▸ **TASK REQUIREMENTS**: Repeat exactly the lines of the entries below from the one with "Someone took away" through the one with "Someone carried the imbryk (turkusowy)", both ends included, and nothing else.

▸ **PROVIDED RECORDS**:
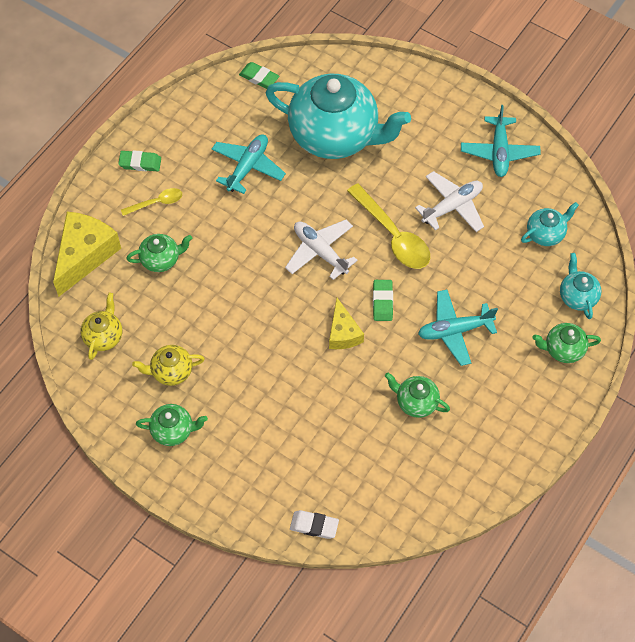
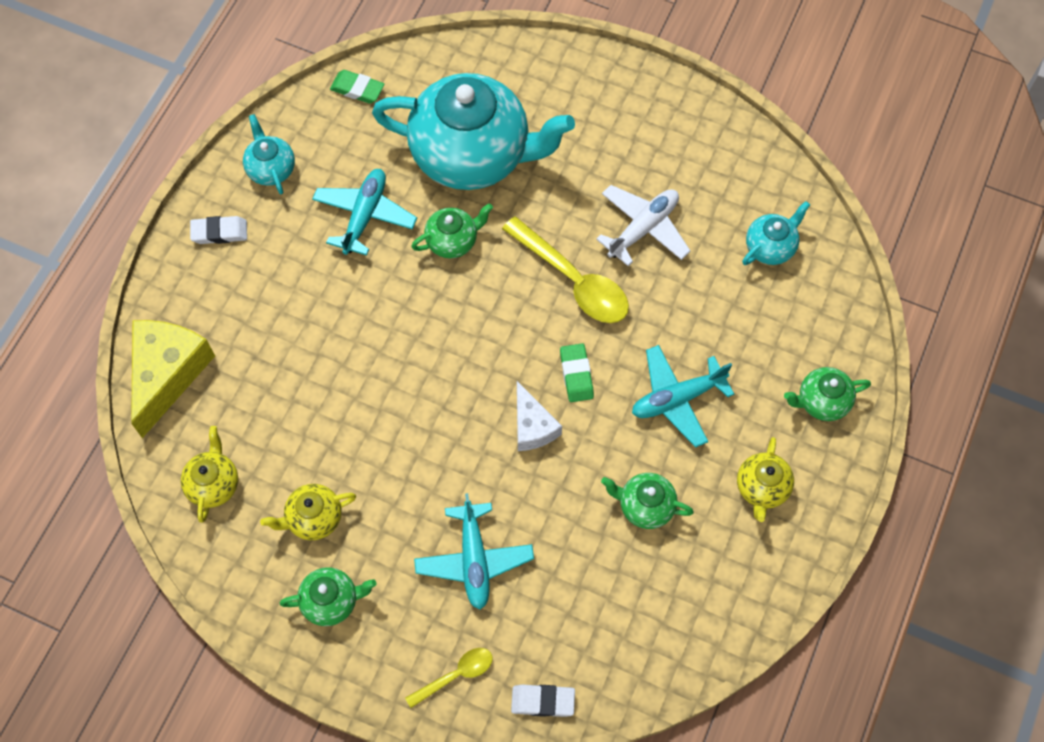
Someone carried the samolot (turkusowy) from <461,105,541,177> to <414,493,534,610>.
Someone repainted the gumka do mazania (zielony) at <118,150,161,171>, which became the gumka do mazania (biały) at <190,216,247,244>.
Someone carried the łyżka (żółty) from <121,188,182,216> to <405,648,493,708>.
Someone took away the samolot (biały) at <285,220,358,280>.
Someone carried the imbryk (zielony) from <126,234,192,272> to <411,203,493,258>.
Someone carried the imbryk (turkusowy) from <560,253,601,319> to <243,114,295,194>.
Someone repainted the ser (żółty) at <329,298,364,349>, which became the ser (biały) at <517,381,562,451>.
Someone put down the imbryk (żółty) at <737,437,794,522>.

▸ **ANSWER TO THIS TASK**:
Someone took away the samolot (biały) at <285,220,358,280>.
Someone carried the imbryk (zielony) from <126,234,192,272> to <411,203,493,258>.
Someone carried the imbryk (turkusowy) from <560,253,601,319> to <243,114,295,194>.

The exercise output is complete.